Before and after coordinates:

+-------+

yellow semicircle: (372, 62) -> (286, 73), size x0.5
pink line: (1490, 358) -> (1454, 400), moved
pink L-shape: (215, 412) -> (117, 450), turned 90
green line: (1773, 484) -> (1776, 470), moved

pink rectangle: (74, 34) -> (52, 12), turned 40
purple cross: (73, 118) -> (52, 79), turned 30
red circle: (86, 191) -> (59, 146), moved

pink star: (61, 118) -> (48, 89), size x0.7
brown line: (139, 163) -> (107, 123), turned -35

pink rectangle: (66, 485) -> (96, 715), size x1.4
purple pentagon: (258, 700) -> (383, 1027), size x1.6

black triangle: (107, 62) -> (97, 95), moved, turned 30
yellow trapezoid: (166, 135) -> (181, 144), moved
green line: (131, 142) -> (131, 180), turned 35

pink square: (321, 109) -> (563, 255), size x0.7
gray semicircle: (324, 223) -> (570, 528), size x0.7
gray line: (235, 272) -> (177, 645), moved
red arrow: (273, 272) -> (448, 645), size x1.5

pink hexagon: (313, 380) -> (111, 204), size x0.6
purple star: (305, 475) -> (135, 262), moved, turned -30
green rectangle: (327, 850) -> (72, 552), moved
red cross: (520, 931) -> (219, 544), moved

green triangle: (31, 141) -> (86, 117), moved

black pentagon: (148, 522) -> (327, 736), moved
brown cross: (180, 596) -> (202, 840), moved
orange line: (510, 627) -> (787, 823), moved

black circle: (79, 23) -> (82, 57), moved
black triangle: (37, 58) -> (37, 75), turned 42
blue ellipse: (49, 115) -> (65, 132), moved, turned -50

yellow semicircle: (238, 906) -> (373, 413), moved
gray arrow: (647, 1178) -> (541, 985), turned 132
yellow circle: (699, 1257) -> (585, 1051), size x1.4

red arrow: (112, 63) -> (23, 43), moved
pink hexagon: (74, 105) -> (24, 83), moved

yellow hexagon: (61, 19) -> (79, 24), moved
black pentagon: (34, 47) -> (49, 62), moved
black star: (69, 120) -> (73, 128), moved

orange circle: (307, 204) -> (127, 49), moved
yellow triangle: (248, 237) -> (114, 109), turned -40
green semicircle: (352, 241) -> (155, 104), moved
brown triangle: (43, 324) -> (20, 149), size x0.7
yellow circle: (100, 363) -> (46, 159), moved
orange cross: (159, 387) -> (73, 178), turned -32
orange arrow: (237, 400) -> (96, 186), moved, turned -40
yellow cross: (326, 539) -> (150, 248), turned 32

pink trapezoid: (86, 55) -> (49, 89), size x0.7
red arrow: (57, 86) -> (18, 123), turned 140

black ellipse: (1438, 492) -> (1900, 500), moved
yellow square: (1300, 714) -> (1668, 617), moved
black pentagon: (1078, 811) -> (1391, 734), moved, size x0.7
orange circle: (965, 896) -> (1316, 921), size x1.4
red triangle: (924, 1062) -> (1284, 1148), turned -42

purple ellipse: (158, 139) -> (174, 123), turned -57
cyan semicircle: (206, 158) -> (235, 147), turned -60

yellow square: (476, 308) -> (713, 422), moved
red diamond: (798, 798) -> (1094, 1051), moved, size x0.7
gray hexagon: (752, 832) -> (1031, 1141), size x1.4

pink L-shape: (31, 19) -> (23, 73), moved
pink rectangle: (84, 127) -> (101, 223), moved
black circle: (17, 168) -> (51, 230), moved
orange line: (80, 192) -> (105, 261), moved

+-------+

[Task objective] Nothing but an exact copy of the lines from the first one above through the line holding "purple star: (305, 475)" should be returned.

[Task response]
yellow semicircle: (372, 62) -> (286, 73), size x0.5
pink line: (1490, 358) -> (1454, 400), moved
pink L-shape: (215, 412) -> (117, 450), turned 90
green line: (1773, 484) -> (1776, 470), moved

pink rectangle: (74, 34) -> (52, 12), turned 40
purple cross: (73, 118) -> (52, 79), turned 30
red circle: (86, 191) -> (59, 146), moved

pink star: (61, 118) -> (48, 89), size x0.7
brown line: (139, 163) -> (107, 123), turned -35

pink rectangle: (66, 485) -> (96, 715), size x1.4
purple pentagon: (258, 700) -> (383, 1027), size x1.6

black triangle: (107, 62) -> (97, 95), moved, turned 30
yellow trapezoid: (166, 135) -> (181, 144), moved
green line: (131, 142) -> (131, 180), turned 35

pink square: (321, 109) -> (563, 255), size x0.7
gray semicircle: (324, 223) -> (570, 528), size x0.7
gray line: (235, 272) -> (177, 645), moved
red arrow: (273, 272) -> (448, 645), size x1.5

pink hexagon: (313, 380) -> (111, 204), size x0.6
purple star: (305, 475) -> (135, 262), moved, turned -30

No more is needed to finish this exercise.